> [RECORDS FOR THE TASK]:
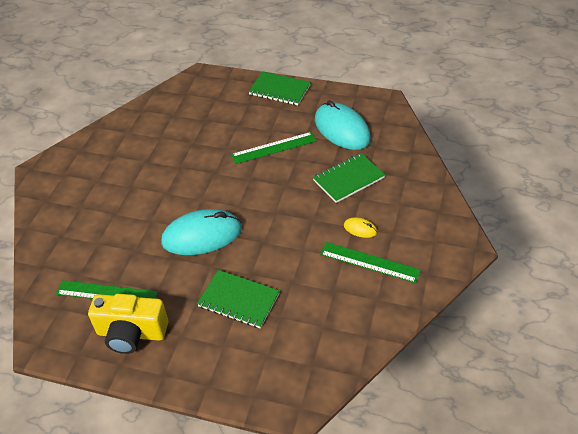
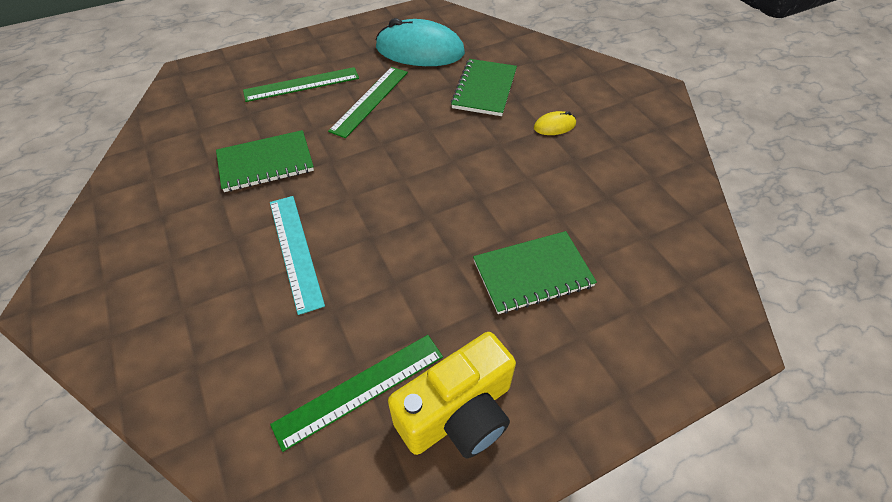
camera: 45 degrees left, 5 degrees up
(148, 211) = (295, 251): none -> turquoise ruler
(202, 235) = (401, 234): turquoise mouse -> none
(280, 90) = (306, 45): green notebook -> green notebook (266, 163)
(369, 262) = (602, 149): green ruler -> green ruler (301, 84)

> [WORK INSTRUCTIONS]:
Give again, word for word, every line from the one holding "(280, 90) = (306, 45): green" to the end of the data.

> [WRITTEN SOLUTION]:
(280, 90) = (306, 45): green notebook -> green notebook (266, 163)
(369, 262) = (602, 149): green ruler -> green ruler (301, 84)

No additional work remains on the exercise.